**WHAT TO WORK ON**
Repeat the whole listing below precisely. Omit all pictures.
*** Opening COLLECTED DATA ***
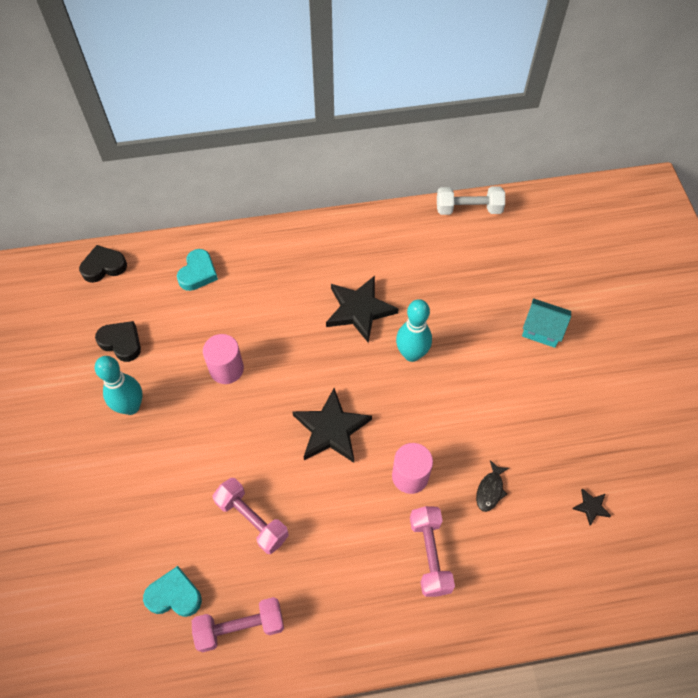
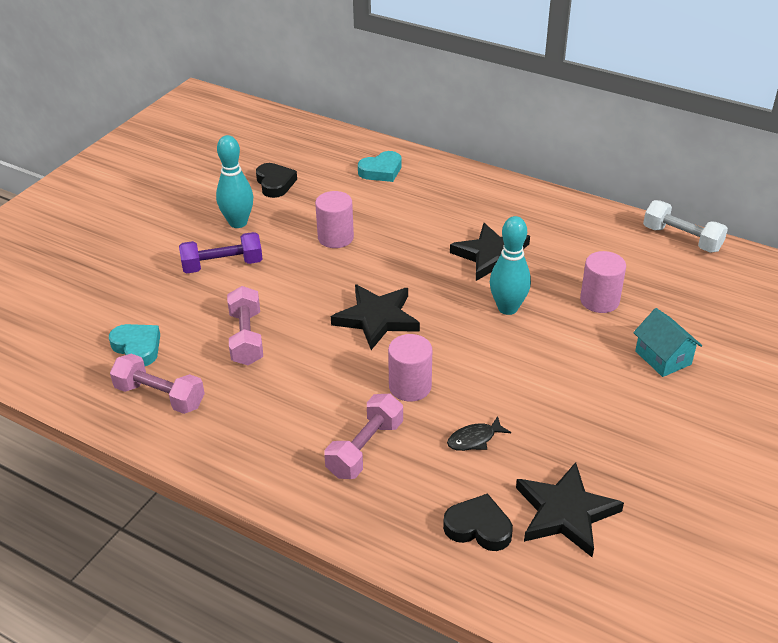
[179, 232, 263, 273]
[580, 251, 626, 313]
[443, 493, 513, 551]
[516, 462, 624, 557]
*** Closing COLLECTED DATA ***
**WRITTEN RESPONSE**
[179, 232, 263, 273]
[580, 251, 626, 313]
[443, 493, 513, 551]
[516, 462, 624, 557]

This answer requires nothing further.